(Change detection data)
○ ○ ○ ○ ○
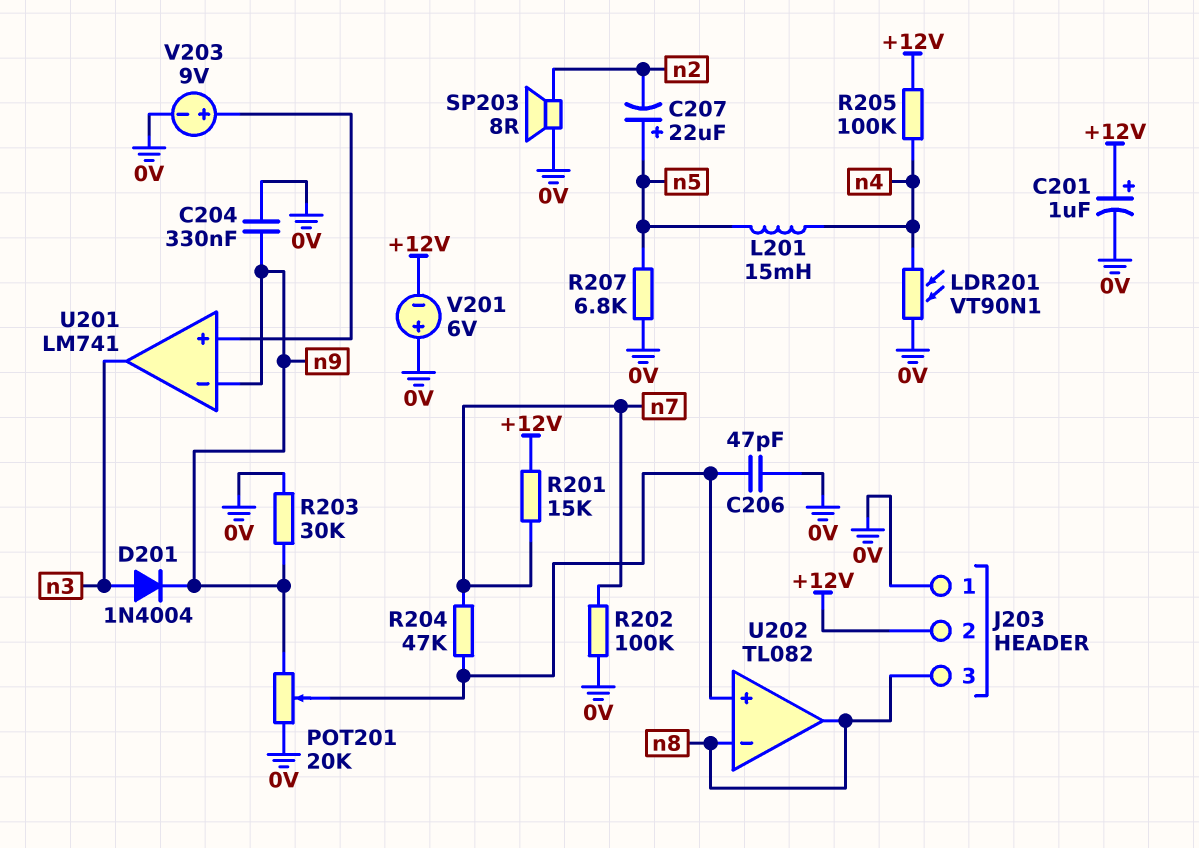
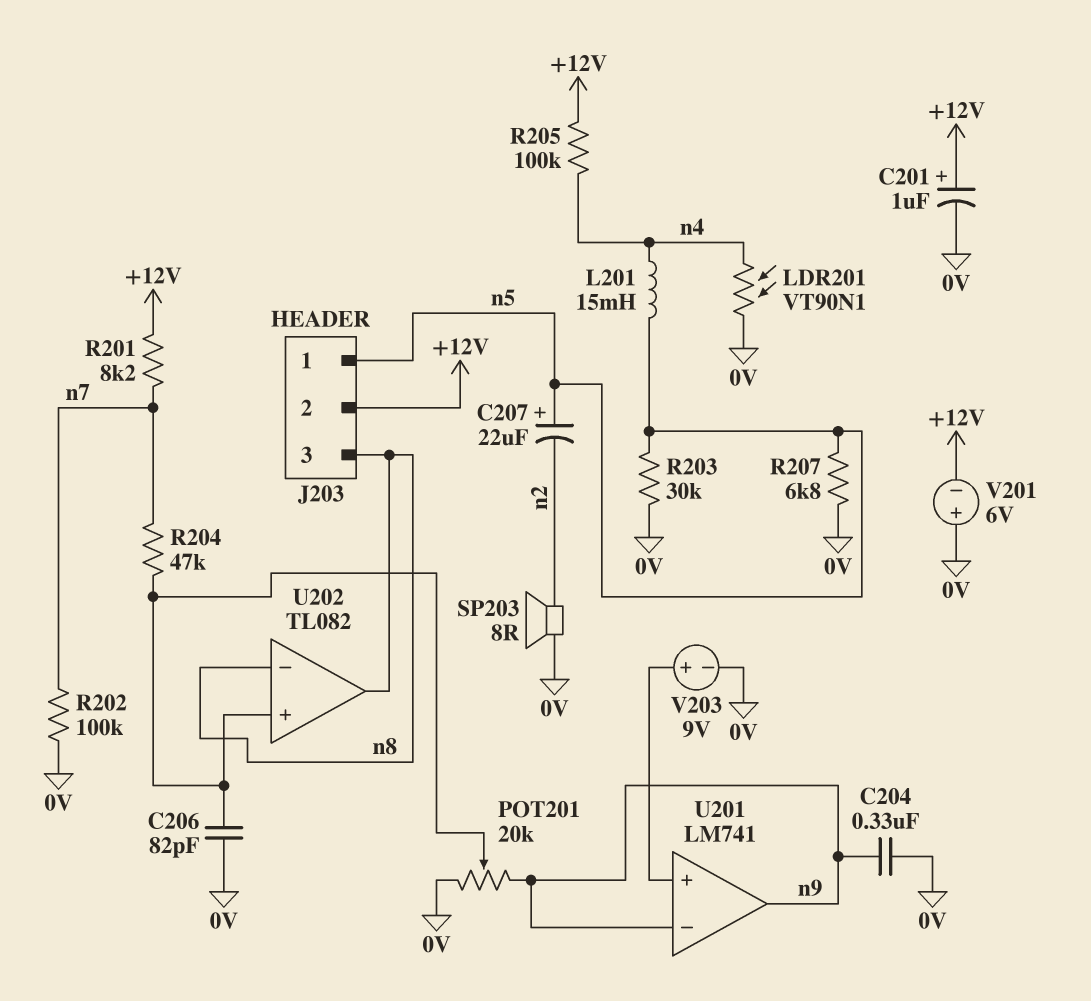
C206: 47pF (0V, U202/in+) -> 82pF (0V, U202/in+)
D201: diode 1N4004 (A n3, K n9) -> none
J203 pin 1: 0V -> n5
R201: 15k (+12V, n7) -> 8.2k (+12V, n7)
R203: 30k (0V, n9) -> 30k (0V, n5)
U201 pin out: n3 -> n9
○ ○ ○ ○ ○
What you will do
Set the records down again exactly, and omit any picture in them.

Written response
C206: 47pF (0V, U202/in+) -> 82pF (0V, U202/in+)
D201: diode 1N4004 (A n3, K n9) -> none
J203 pin 1: 0V -> n5
R201: 15k (+12V, n7) -> 8.2k (+12V, n7)
R203: 30k (0V, n9) -> 30k (0V, n5)
U201 pin out: n3 -> n9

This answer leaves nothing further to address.